(Object tracking records)
────

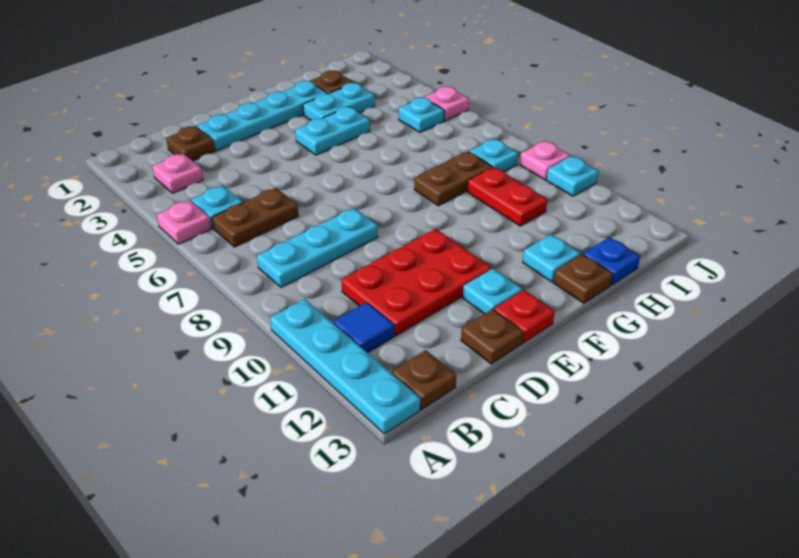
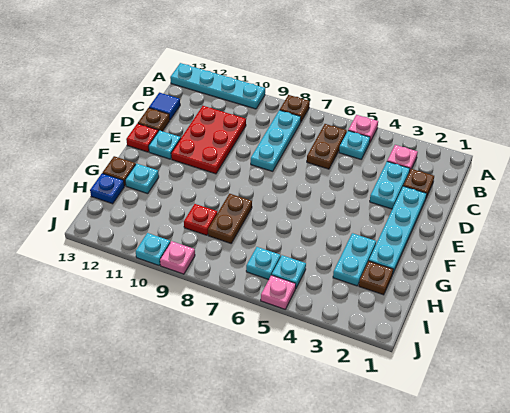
blue tile B11 level 1 -> blue tile C13 level 1
brown plate B13 level 1 -> brown plate A8 level 1
cyan plate F4:G4 level 1 -> cyan plate C3:D3 level 1
red plate H9:H10 level 1 -> red plate H9 level 1
cyan plate I8 level 1 -> cyan plate I6 level 1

────

**What the exercise asks**
What lines above contain the string "plate"? Copy all of them.

**Response to the task**
brown plate B13 level 1 -> brown plate A8 level 1
cyan plate F4:G4 level 1 -> cyan plate C3:D3 level 1
red plate H9:H10 level 1 -> red plate H9 level 1
cyan plate I8 level 1 -> cyan plate I6 level 1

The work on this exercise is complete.